__PROMPT__
Print each entry word for word without images.

**** EXERCISE DATA

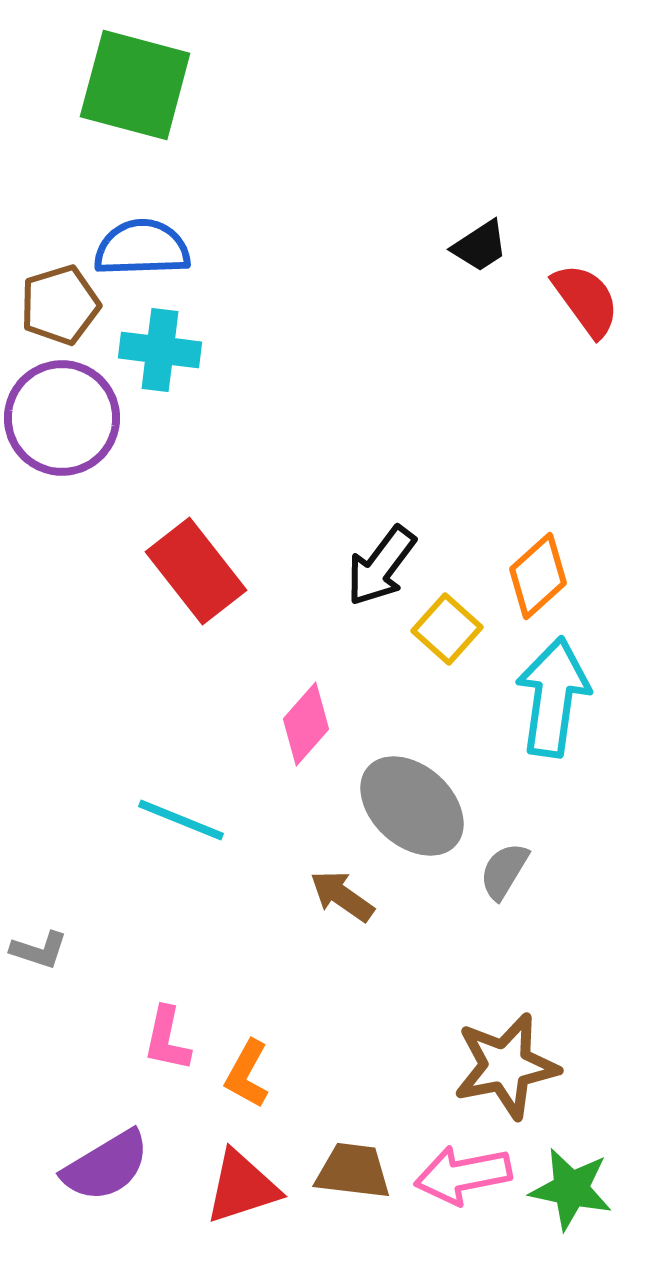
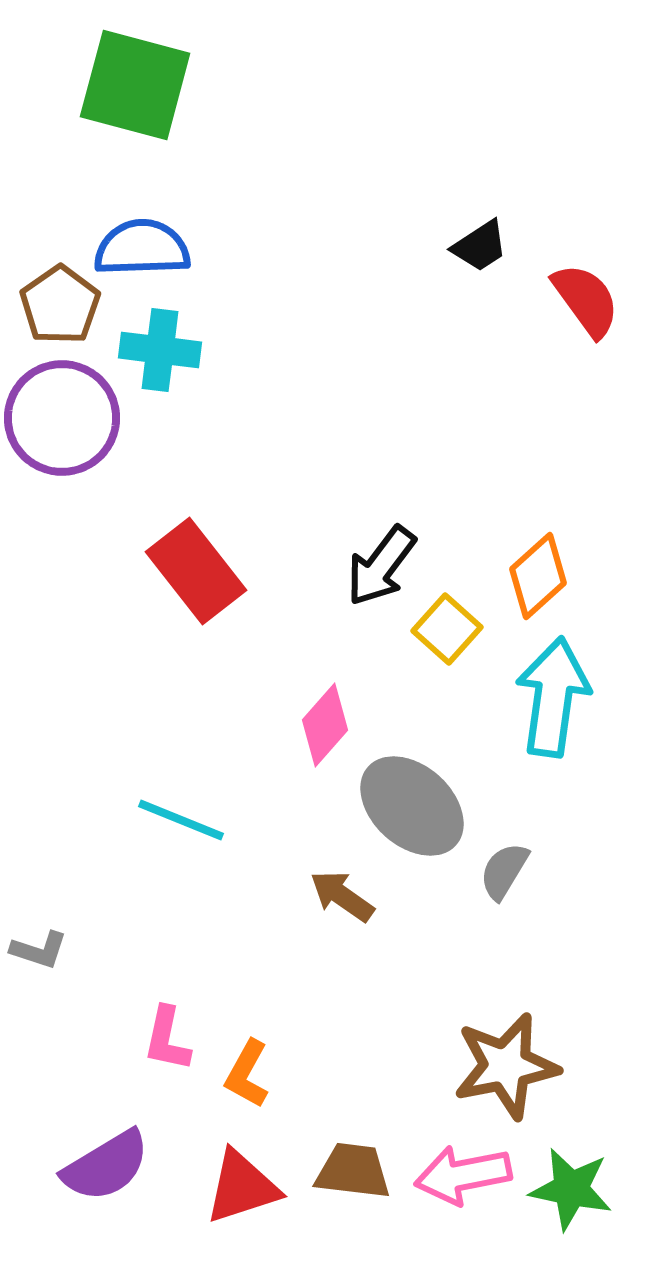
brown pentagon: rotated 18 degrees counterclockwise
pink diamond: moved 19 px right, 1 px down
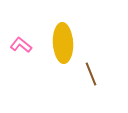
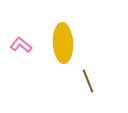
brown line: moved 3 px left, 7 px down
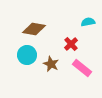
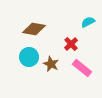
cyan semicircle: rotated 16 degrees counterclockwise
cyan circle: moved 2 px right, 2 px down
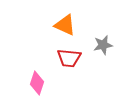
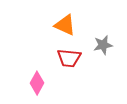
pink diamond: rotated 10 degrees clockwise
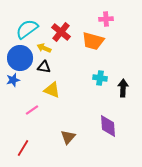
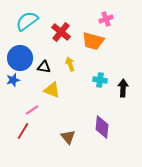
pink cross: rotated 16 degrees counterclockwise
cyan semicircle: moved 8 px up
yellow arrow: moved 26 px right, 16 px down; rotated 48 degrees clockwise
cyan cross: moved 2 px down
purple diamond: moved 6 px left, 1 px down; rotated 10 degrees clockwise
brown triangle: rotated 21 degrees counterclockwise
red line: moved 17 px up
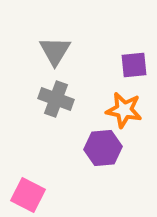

********

__RESPONSE__
brown pentagon: rotated 18 degrees counterclockwise
pink diamond: moved 19 px right, 1 px down
brown line: moved 3 px left, 7 px down
cyan semicircle: rotated 16 degrees counterclockwise
cyan circle: moved 2 px right, 2 px down
pink diamond: rotated 10 degrees clockwise
pink cross: rotated 16 degrees counterclockwise
cyan semicircle: moved 8 px up
yellow arrow: moved 26 px right, 16 px down; rotated 48 degrees clockwise
cyan cross: moved 2 px down
purple diamond: moved 6 px left, 1 px down; rotated 10 degrees clockwise
brown triangle: rotated 21 degrees counterclockwise
red line: moved 17 px up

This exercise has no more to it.